(Materials provided)

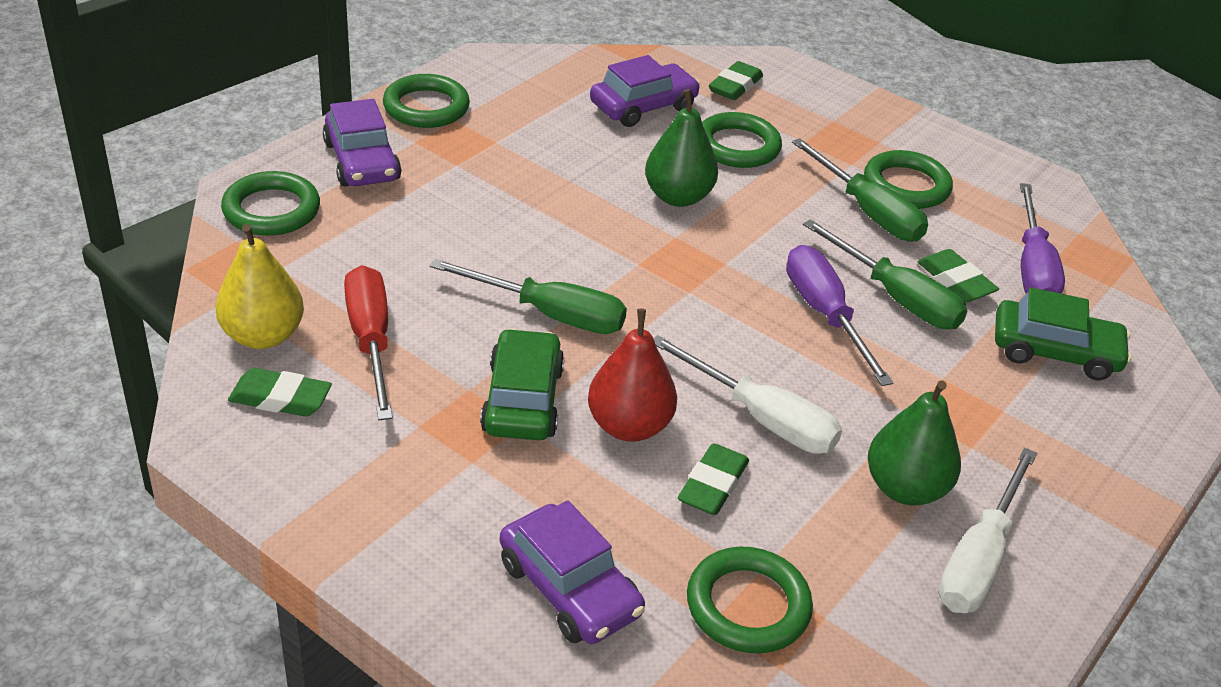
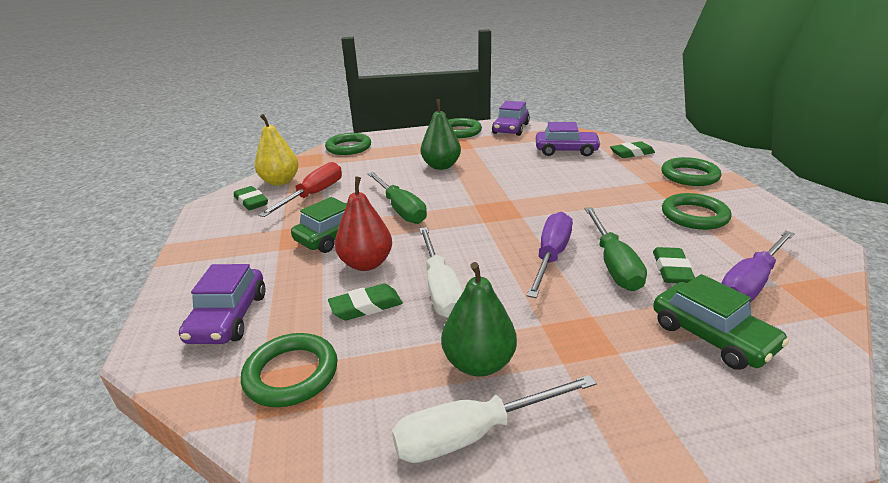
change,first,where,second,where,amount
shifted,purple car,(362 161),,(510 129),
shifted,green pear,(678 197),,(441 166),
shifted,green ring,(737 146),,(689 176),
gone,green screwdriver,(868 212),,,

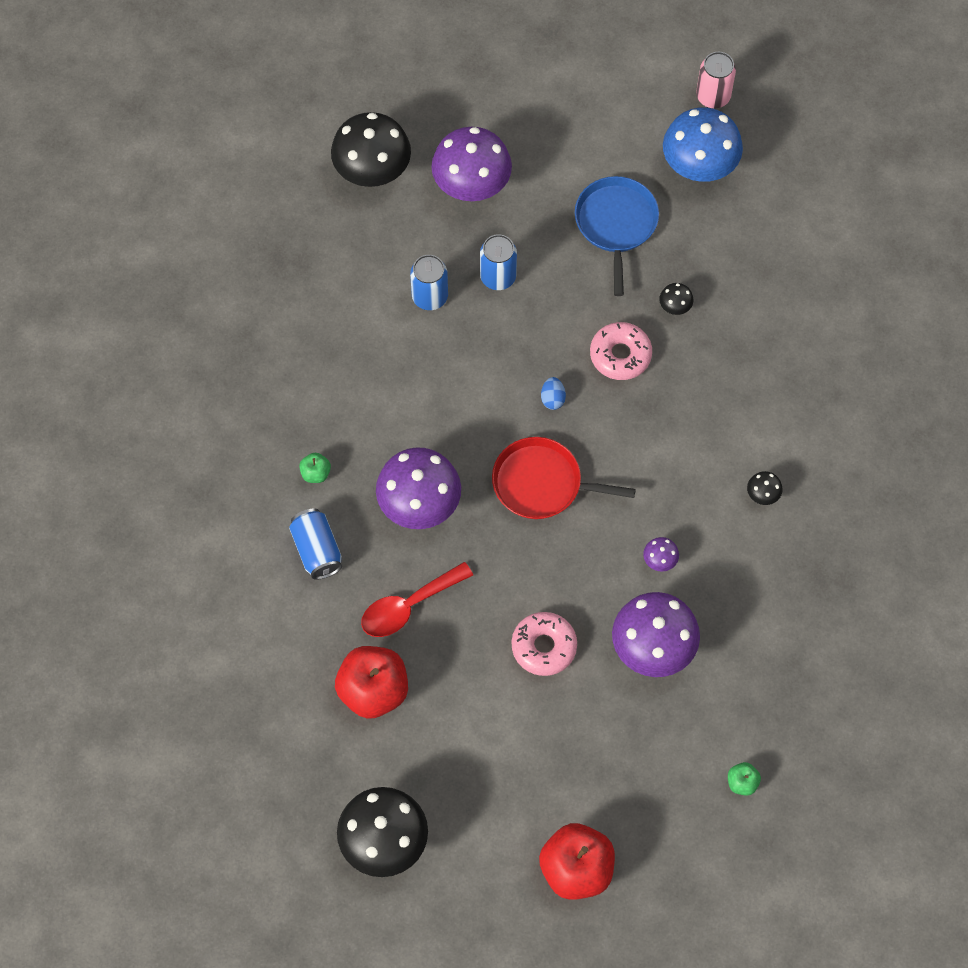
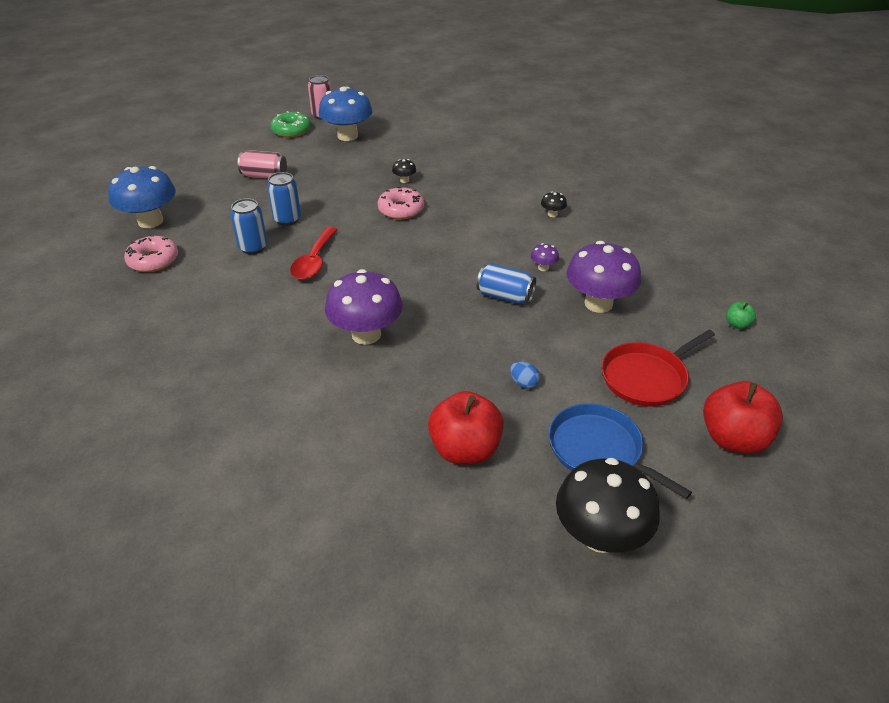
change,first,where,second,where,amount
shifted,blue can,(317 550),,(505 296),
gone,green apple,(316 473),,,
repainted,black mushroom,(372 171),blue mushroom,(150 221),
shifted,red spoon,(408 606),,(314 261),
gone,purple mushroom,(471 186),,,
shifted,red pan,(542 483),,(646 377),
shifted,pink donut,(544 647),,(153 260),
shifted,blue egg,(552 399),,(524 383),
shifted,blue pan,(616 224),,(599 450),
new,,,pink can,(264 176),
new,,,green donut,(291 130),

(End Materials provided)

What needs to be done
An exact copy of every line above, minus the pictures, is the required output.

Task solution
change,first,where,second,where,amount
shifted,purple car,(362 161),,(510 129),
shifted,green pear,(678 197),,(441 166),
shifted,green ring,(737 146),,(689 176),
gone,green screwdriver,(868 212),,,

change,first,where,second,where,amount
shifted,blue can,(317 550),,(505 296),
gone,green apple,(316 473),,,
repainted,black mushroom,(372 171),blue mushroom,(150 221),
shifted,red spoon,(408 606),,(314 261),
gone,purple mushroom,(471 186),,,
shifted,red pan,(542 483),,(646 377),
shifted,pink donut,(544 647),,(153 260),
shifted,blue egg,(552 399),,(524 383),
shifted,blue pan,(616 224),,(599 450),
new,,,pink can,(264 176),
new,,,green donut,(291 130),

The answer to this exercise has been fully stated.